Difference listings:
Segment Open

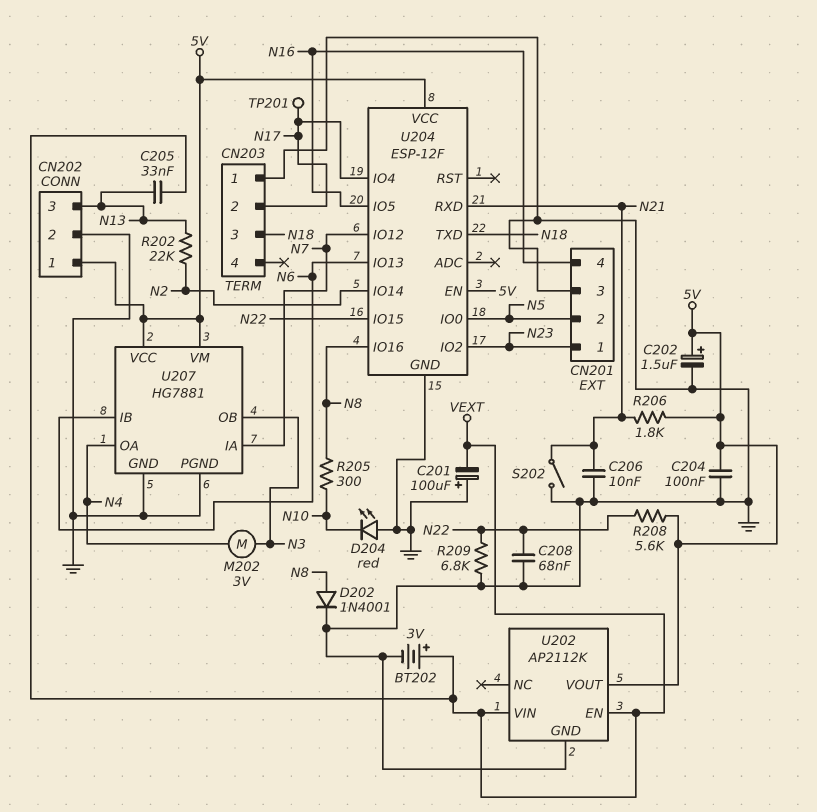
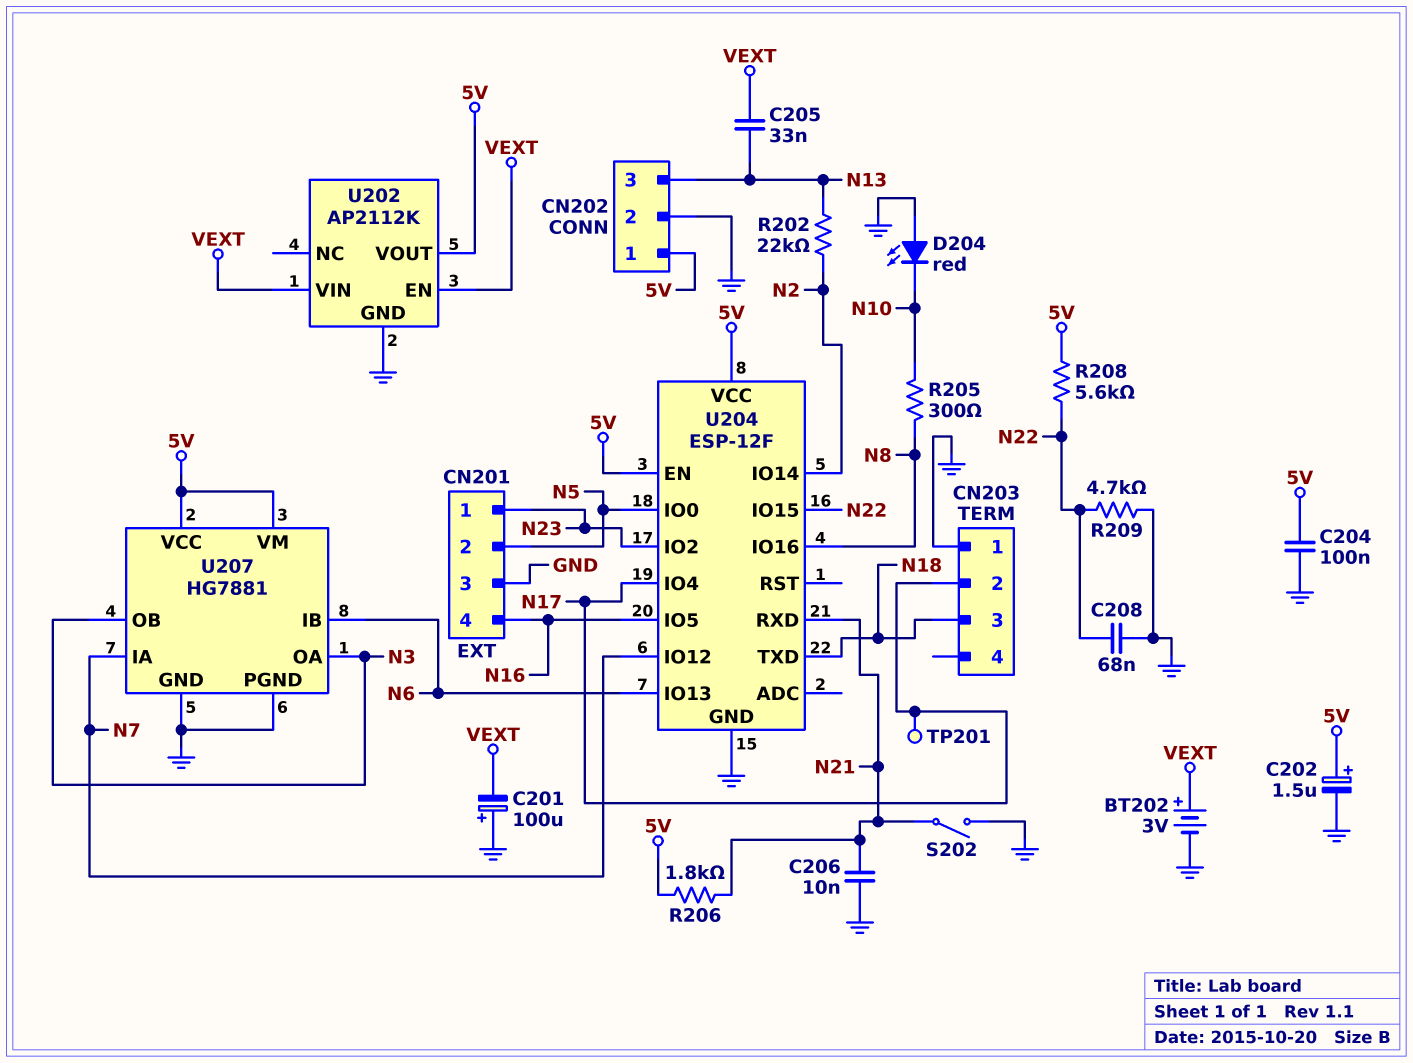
D202: diode 1N4001 (A N8, K GND) -> none
M202: motor 3V (N3, N4) -> none
R209: 6.8k (GND, N22) -> 4.7k (GND, N22)
U207 pin OA: N4 -> N3

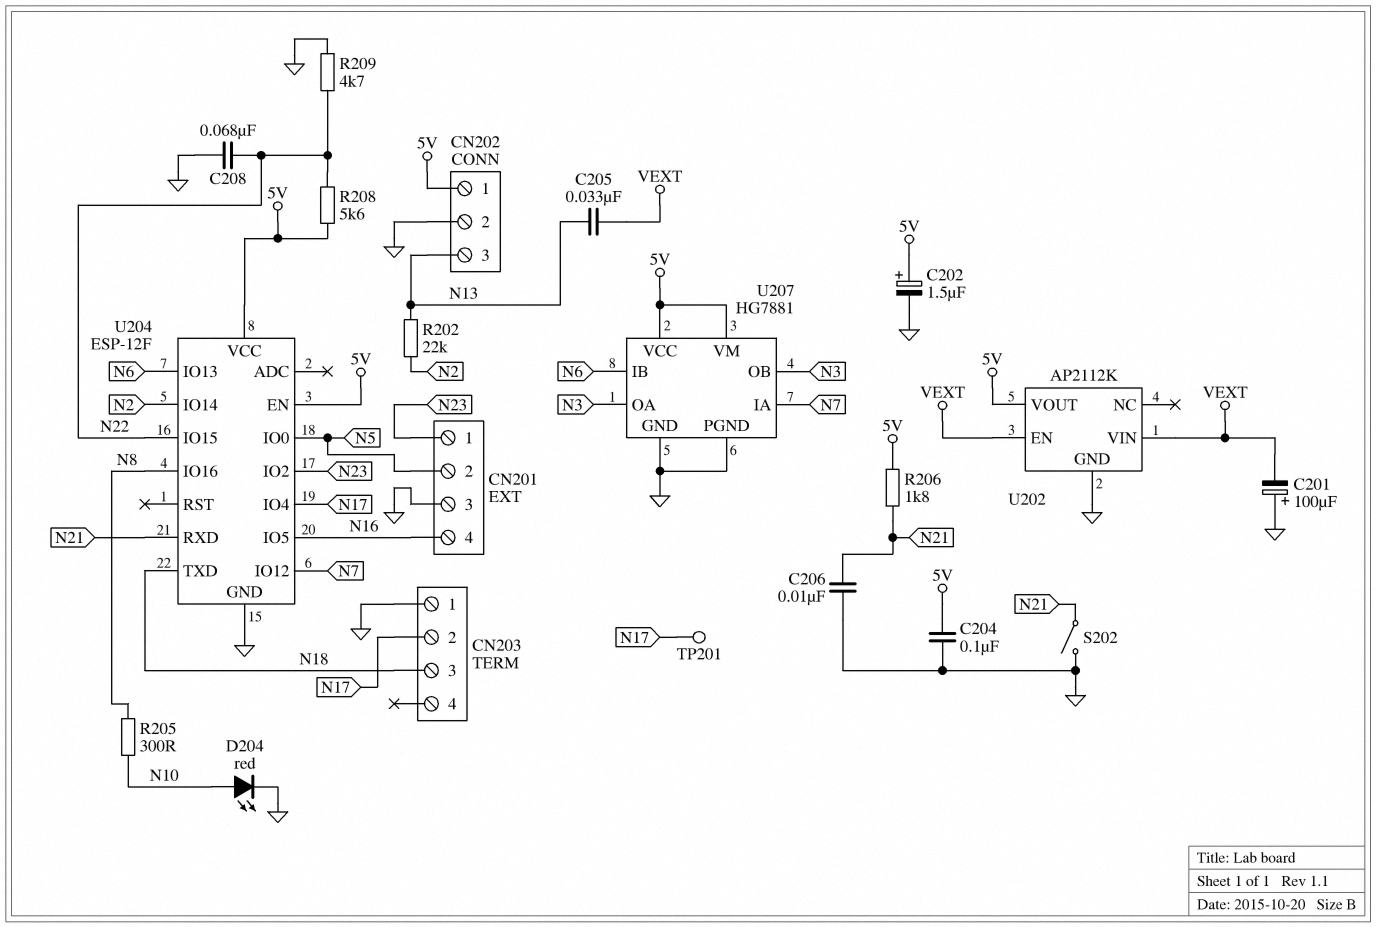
BT202: 3V (plus VEXT, minus GND) -> none
D204: LED red (A GND, K N10) -> LED red (A N10, K GND)

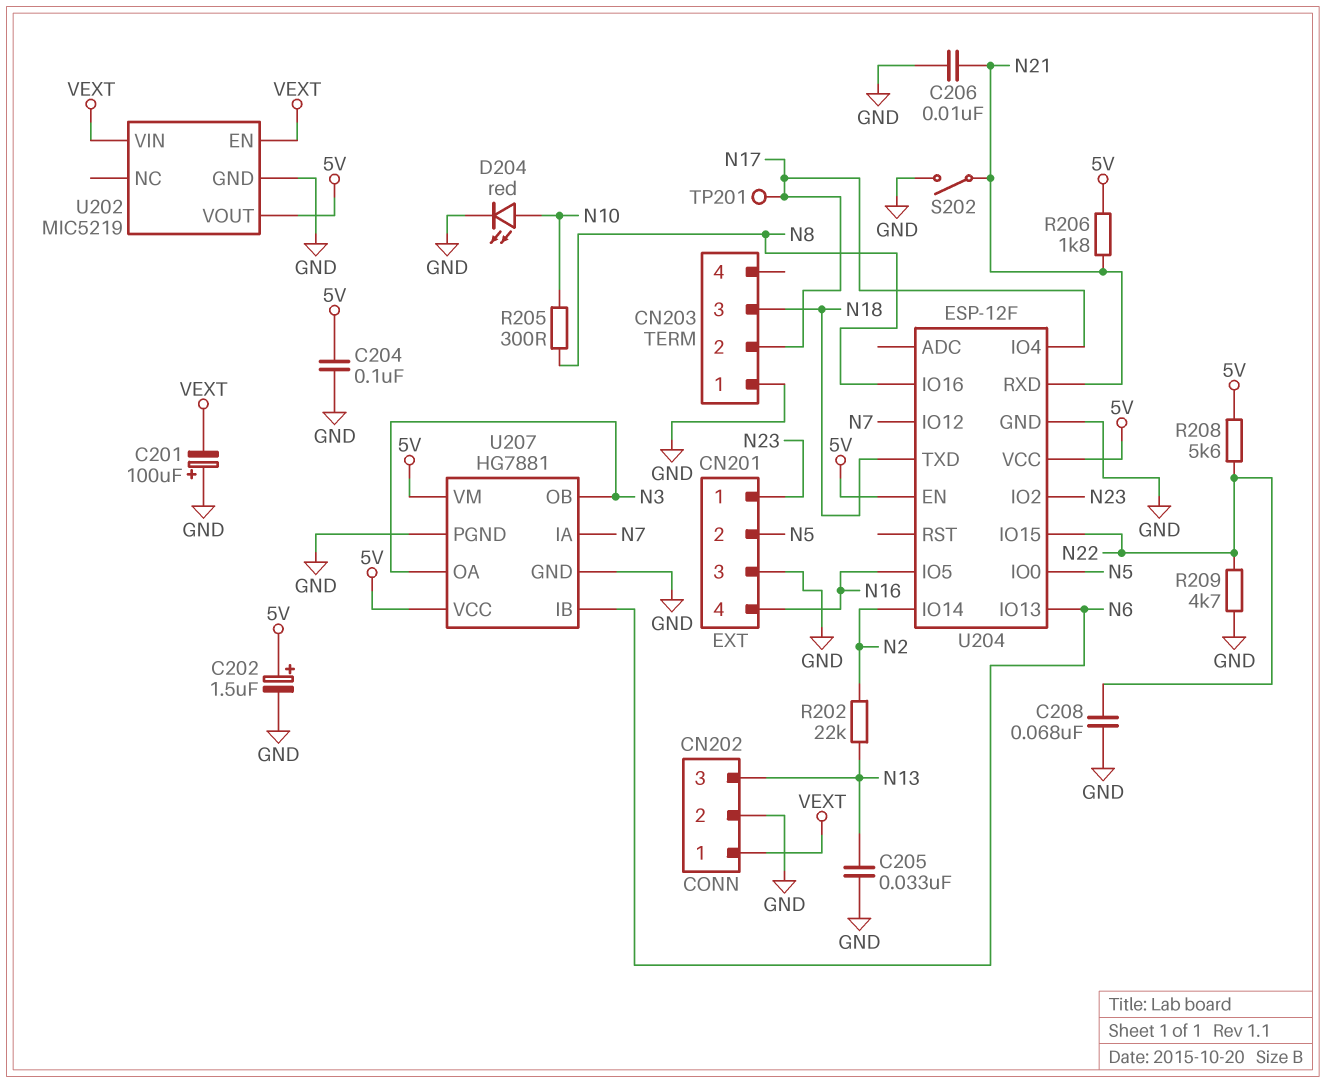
C205: 33nF (N13, VEXT) -> 33nF (GND, N13)
CN202 pin 1: 5V -> VEXT
U202: AP2112K -> MIC5219

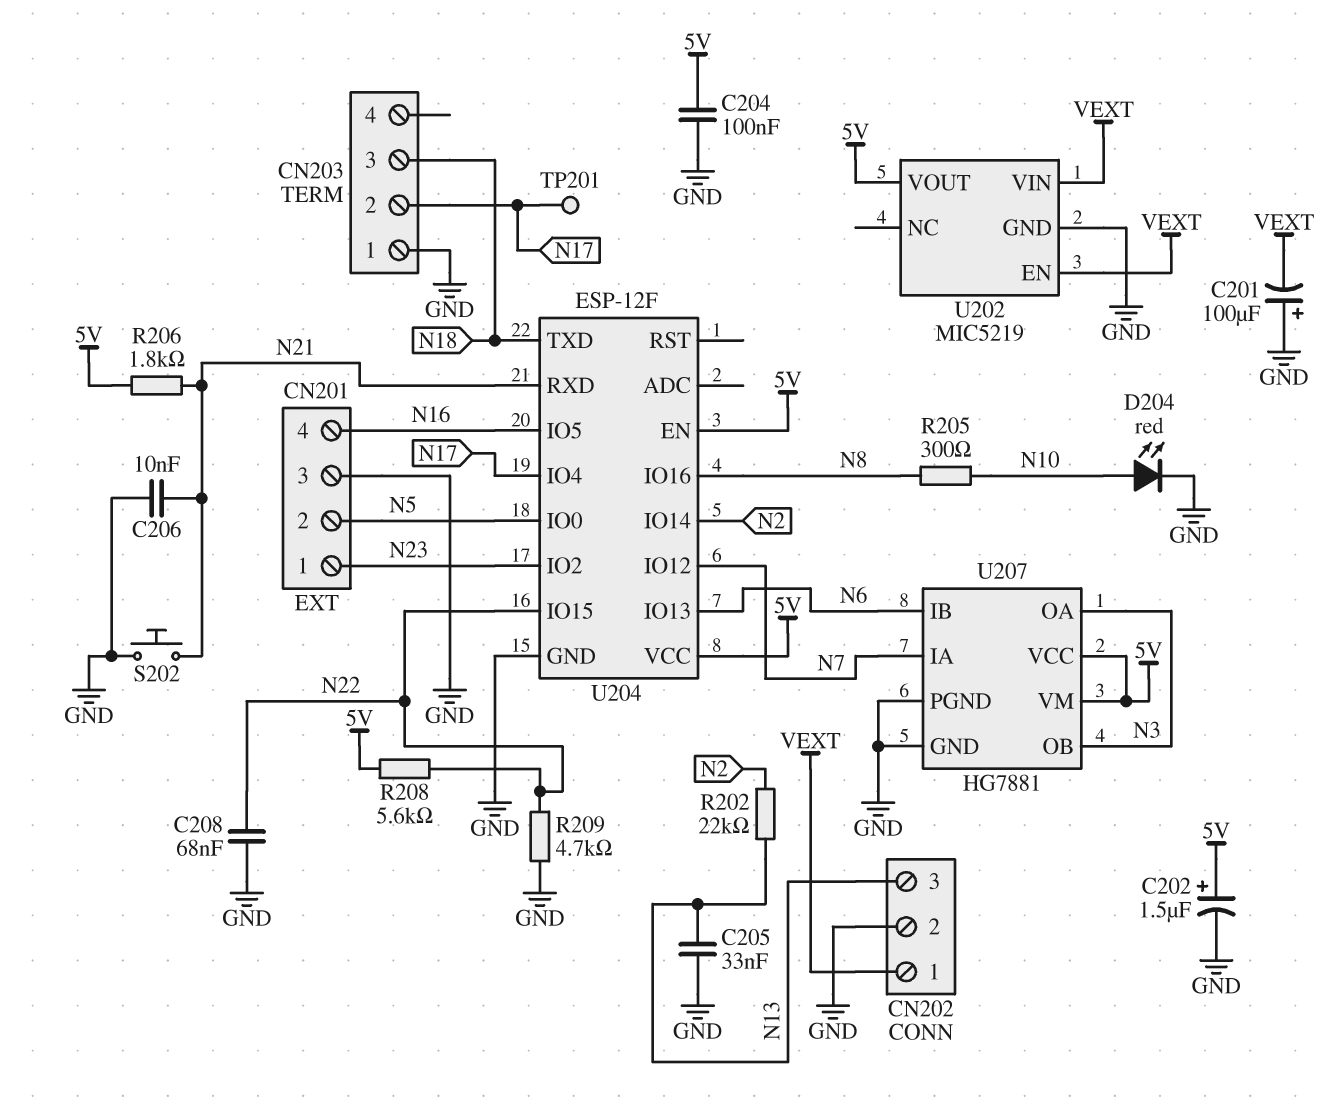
S202: switch (GND, N21) -> button (GND, N21)

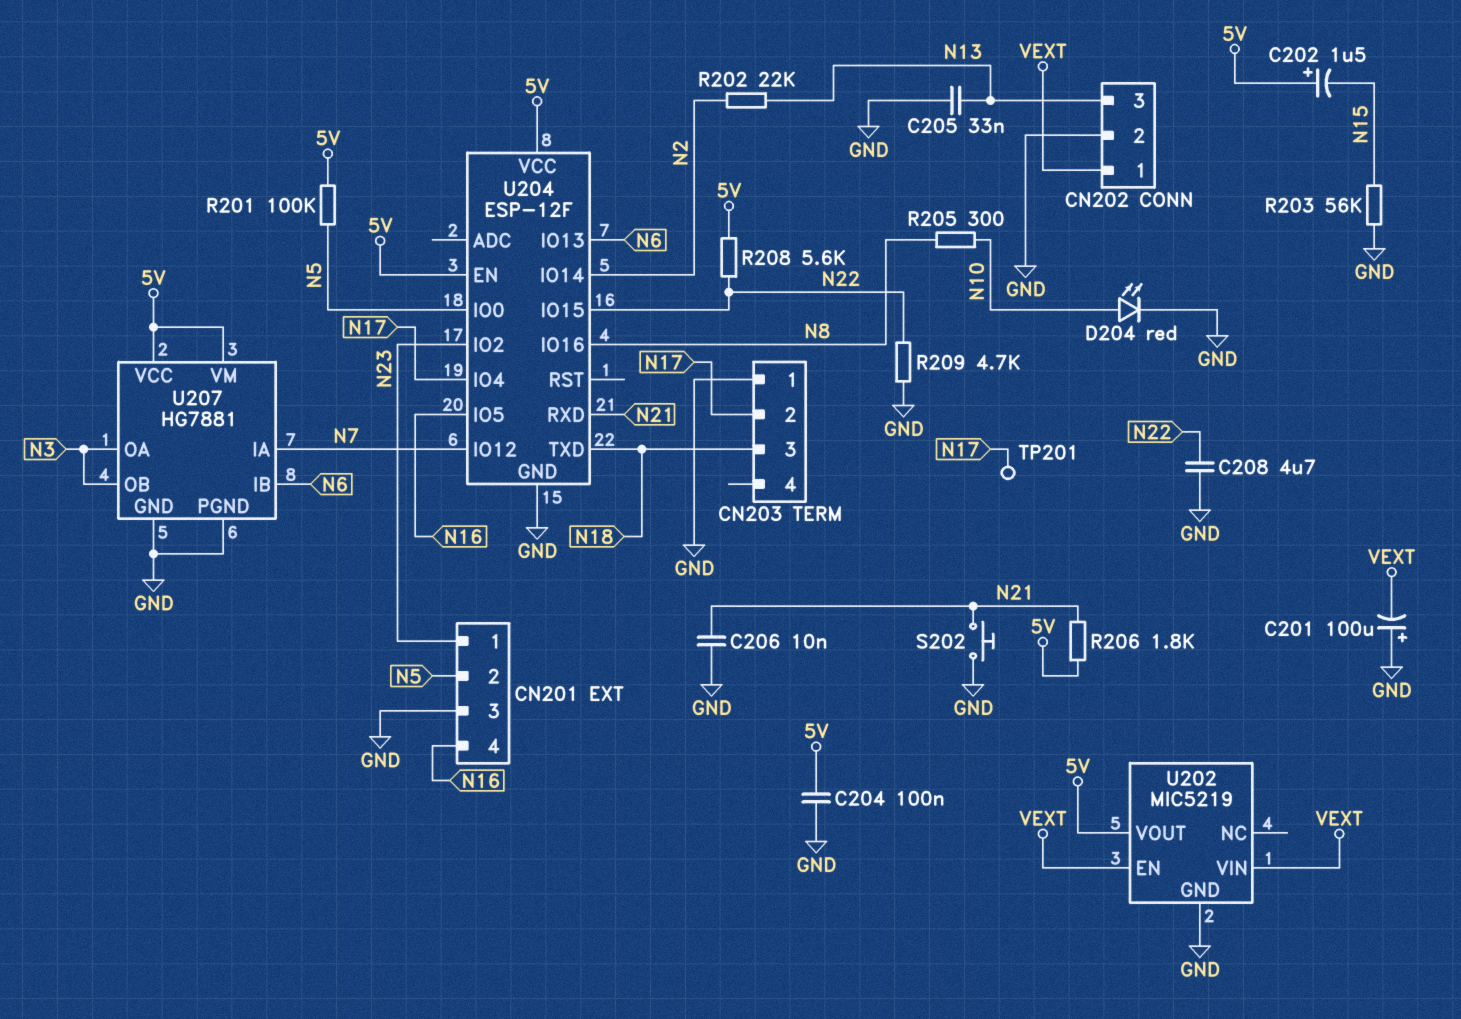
C202: 1.5uF (plus 5V, minus GND) -> 1.5uF (plus 5V, minus N15)
C208: 68nF (GND, N22) -> 4.7uF (GND, N22)
R201: none -> 100k (5V, N5)
R203: none -> 56k (GND, N15)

Segment Closed

#### INSTRUCTIONS TO FOLLOW:
Where an entry holds a picture, leave the picture out and output the rest exactly.

#### OUTPUT BELOW:
D202: diode 1N4001 (A N8, K GND) -> none
M202: motor 3V (N3, N4) -> none
R209: 6.8k (GND, N22) -> 4.7k (GND, N22)
U207 pin OA: N4 -> N3

BT202: 3V (plus VEXT, minus GND) -> none
D204: LED red (A GND, K N10) -> LED red (A N10, K GND)

C205: 33nF (N13, VEXT) -> 33nF (GND, N13)
CN202 pin 1: 5V -> VEXT
U202: AP2112K -> MIC5219

S202: switch (GND, N21) -> button (GND, N21)

C202: 1.5uF (plus 5V, minus GND) -> 1.5uF (plus 5V, minus N15)
C208: 68nF (GND, N22) -> 4.7uF (GND, N22)
R201: none -> 100k (5V, N5)
R203: none -> 56k (GND, N15)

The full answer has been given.